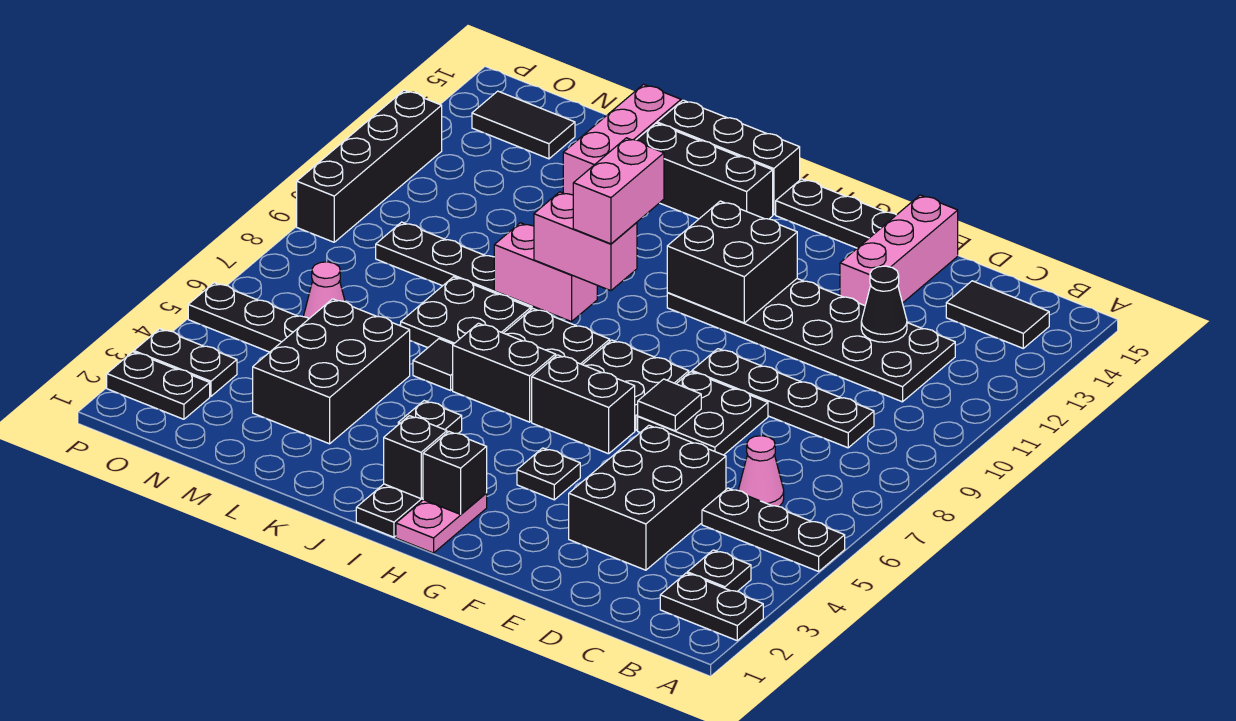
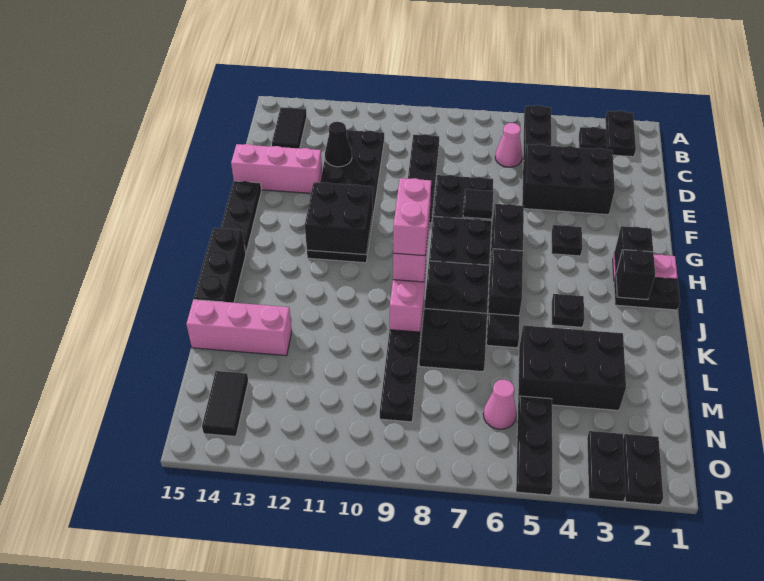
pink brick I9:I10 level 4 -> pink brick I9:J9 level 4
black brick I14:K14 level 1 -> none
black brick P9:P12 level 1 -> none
····················
* **What is being asked**
Leave the images out. Set down all of the material above exactly.

* **Solution to this exercise**
pink brick I9:I10 level 4 -> pink brick I9:J9 level 4
black brick I14:K14 level 1 -> none
black brick P9:P12 level 1 -> none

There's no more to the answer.